> _Exercise objective_
Return every line of the data that contains the string "VBAT".

> _Extracted data_
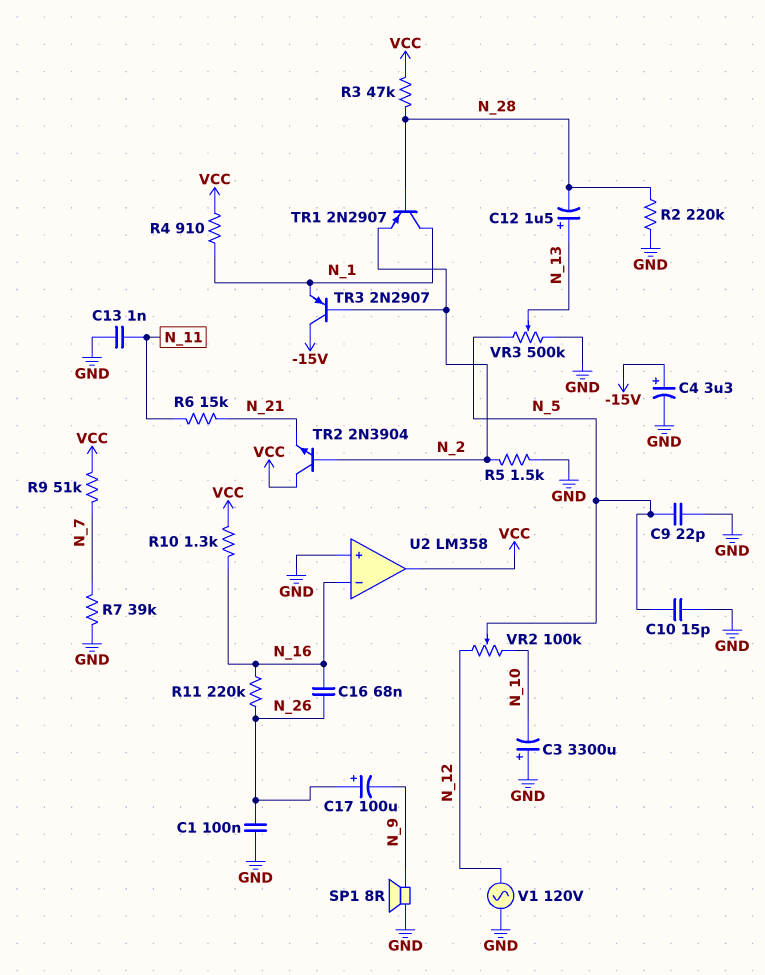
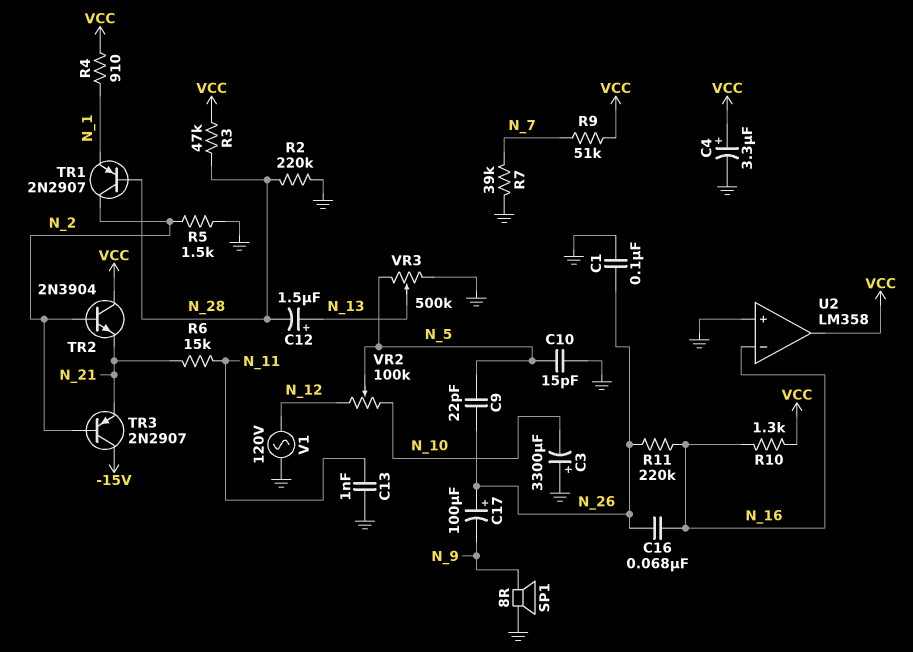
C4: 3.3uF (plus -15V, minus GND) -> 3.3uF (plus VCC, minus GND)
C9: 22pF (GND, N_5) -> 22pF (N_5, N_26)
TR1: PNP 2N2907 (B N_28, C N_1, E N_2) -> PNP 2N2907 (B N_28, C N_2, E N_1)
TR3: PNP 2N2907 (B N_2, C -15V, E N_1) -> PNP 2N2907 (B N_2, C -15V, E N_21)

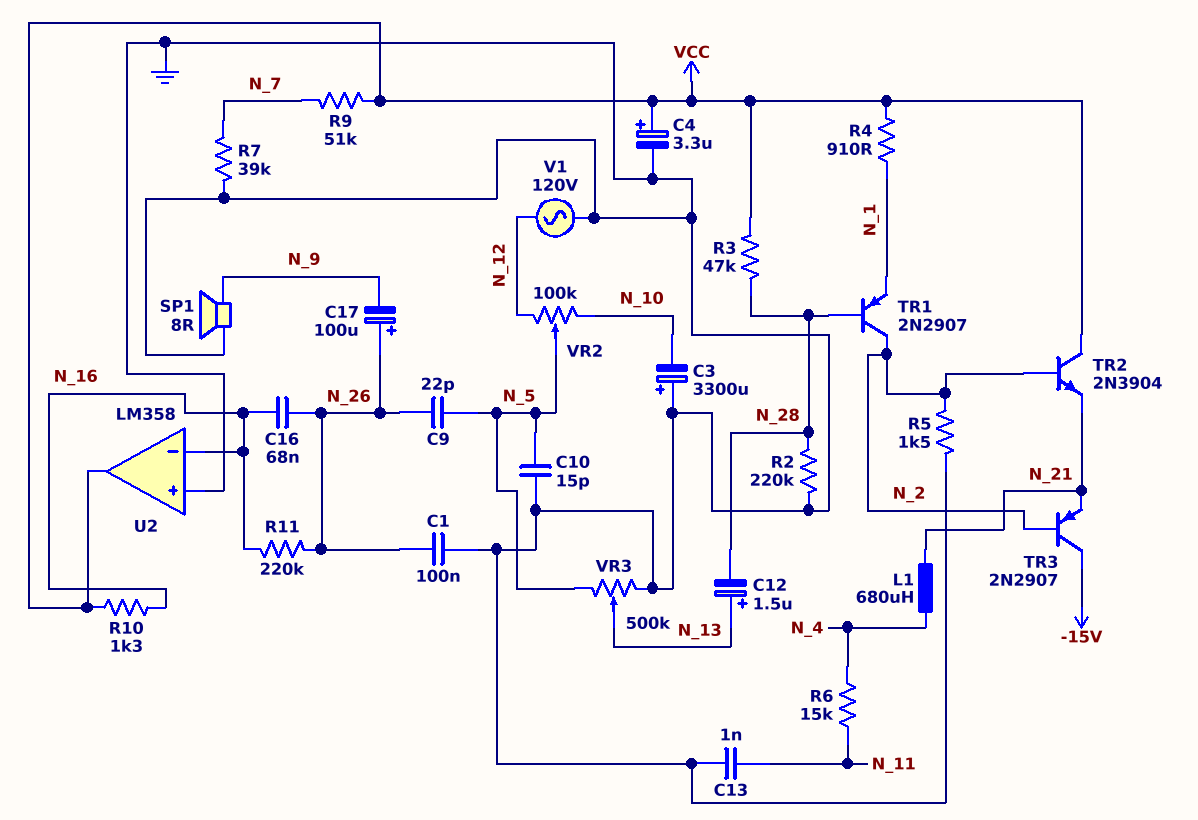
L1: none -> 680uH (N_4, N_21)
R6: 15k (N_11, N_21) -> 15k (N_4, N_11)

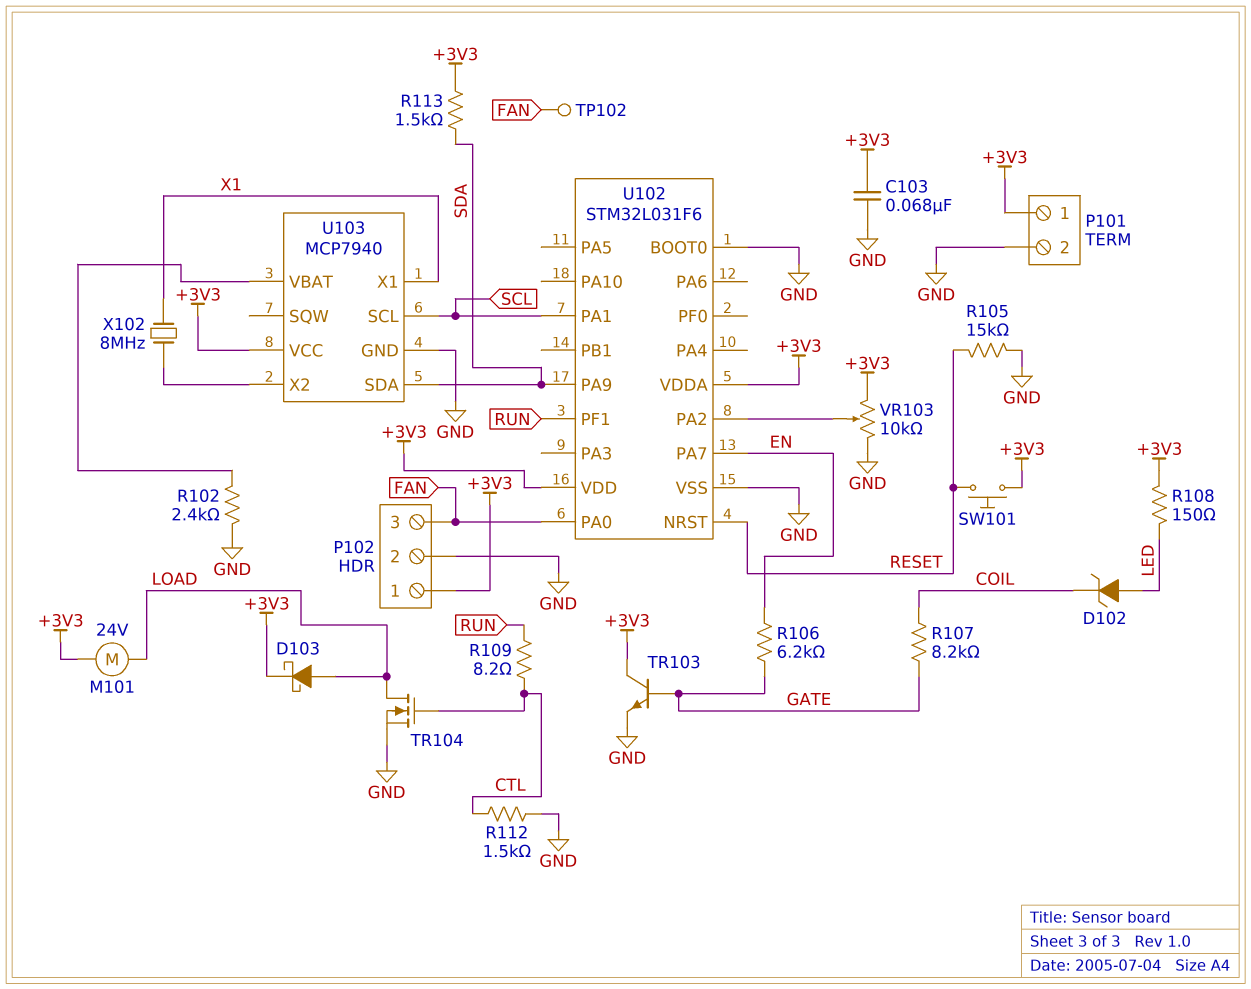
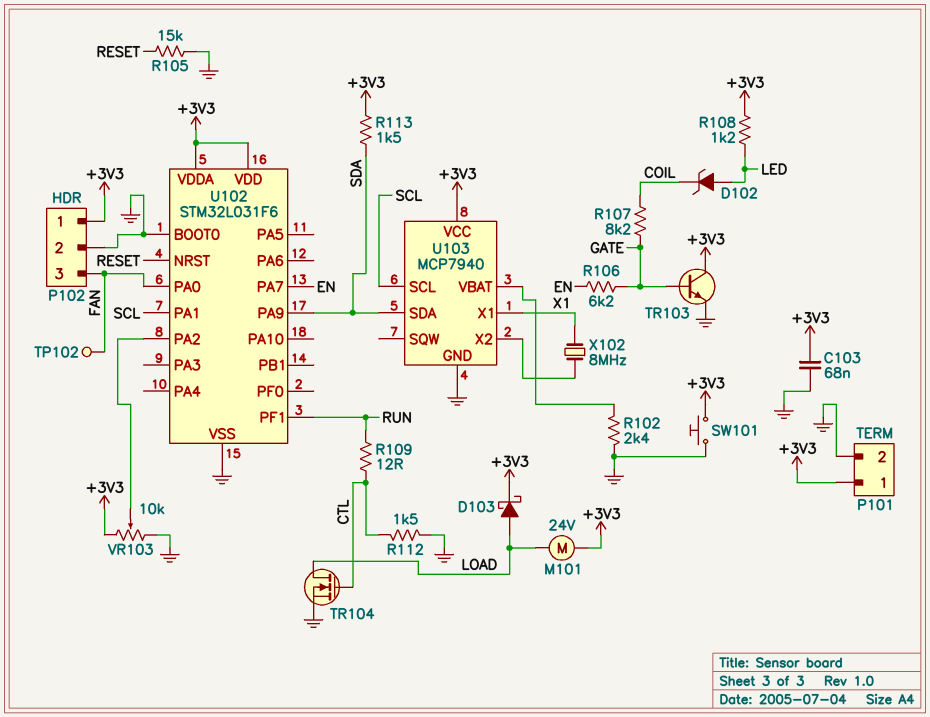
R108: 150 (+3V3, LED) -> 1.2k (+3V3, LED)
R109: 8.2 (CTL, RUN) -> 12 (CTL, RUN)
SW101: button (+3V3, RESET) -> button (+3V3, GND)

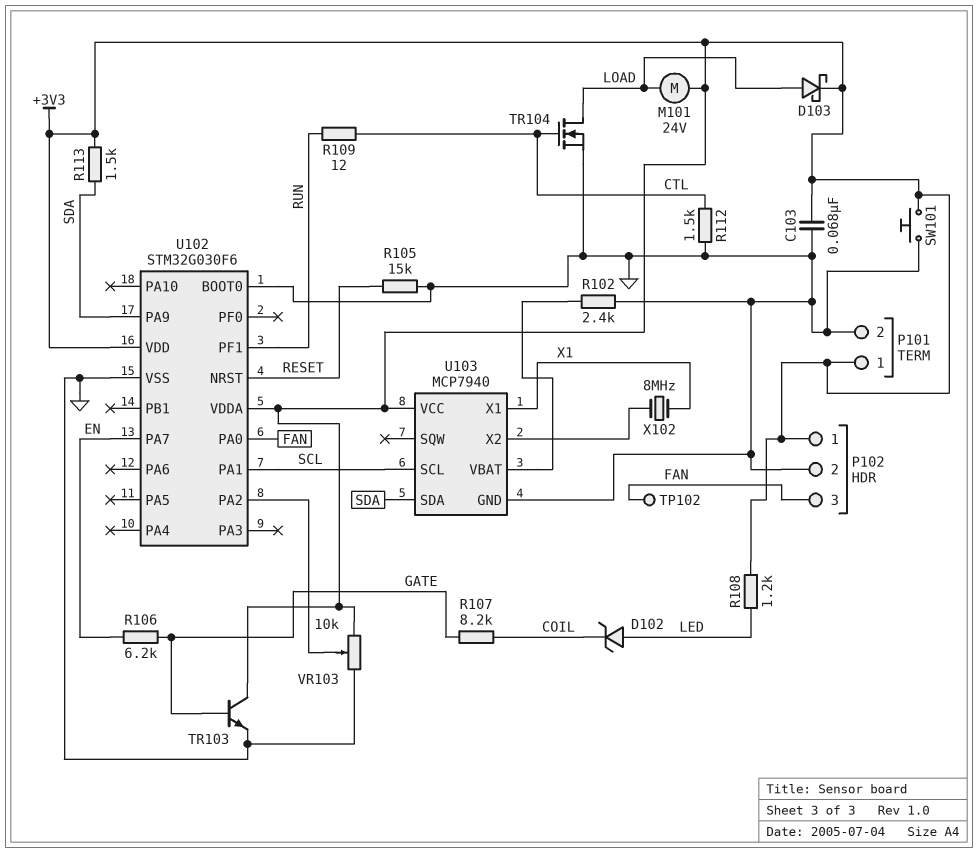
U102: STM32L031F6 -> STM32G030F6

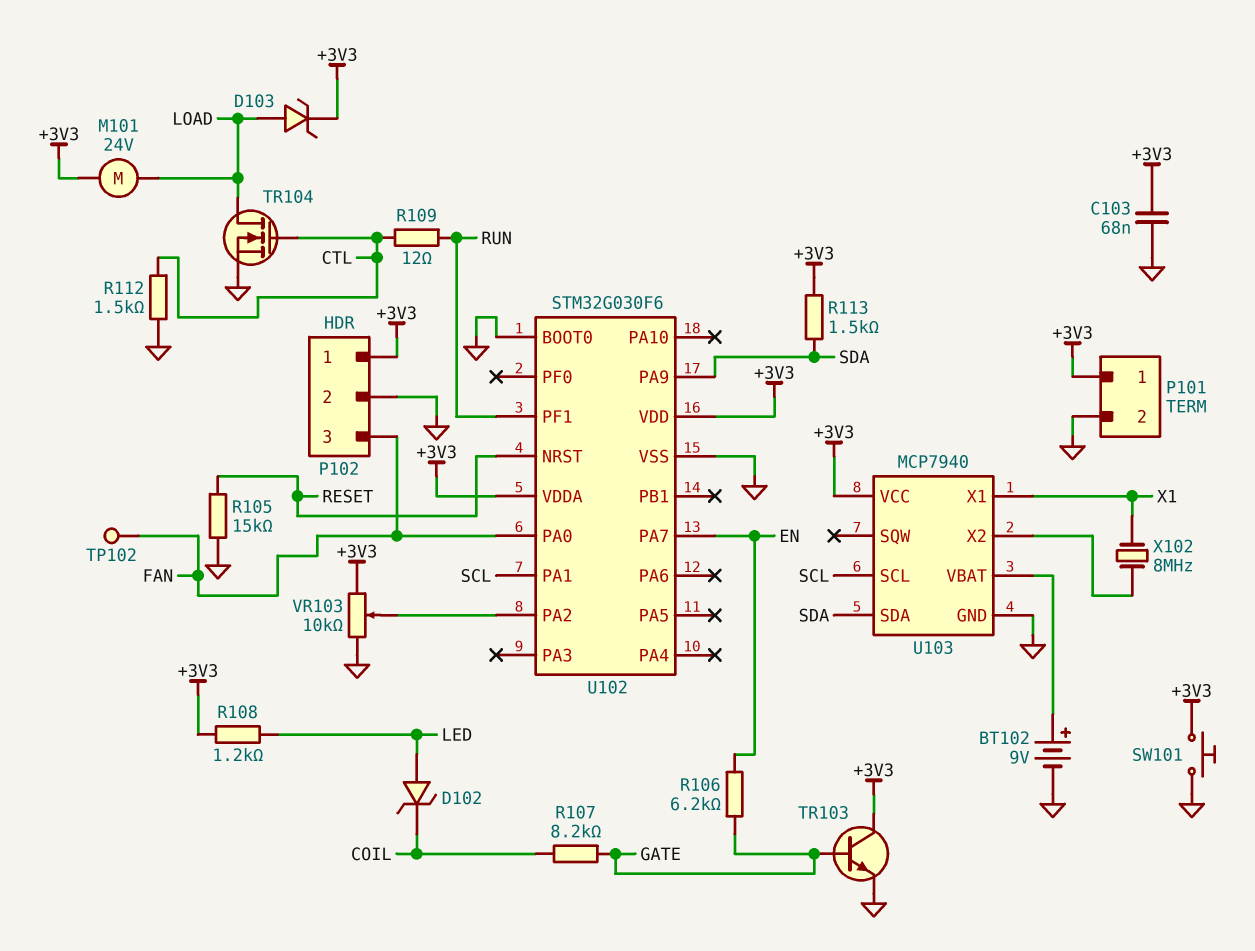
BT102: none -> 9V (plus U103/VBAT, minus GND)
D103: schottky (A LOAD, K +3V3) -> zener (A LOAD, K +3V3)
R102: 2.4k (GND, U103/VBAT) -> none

> _Solution_
BT102: none -> 9V (plus U103/VBAT, minus GND)
R102: 2.4k (GND, U103/VBAT) -> none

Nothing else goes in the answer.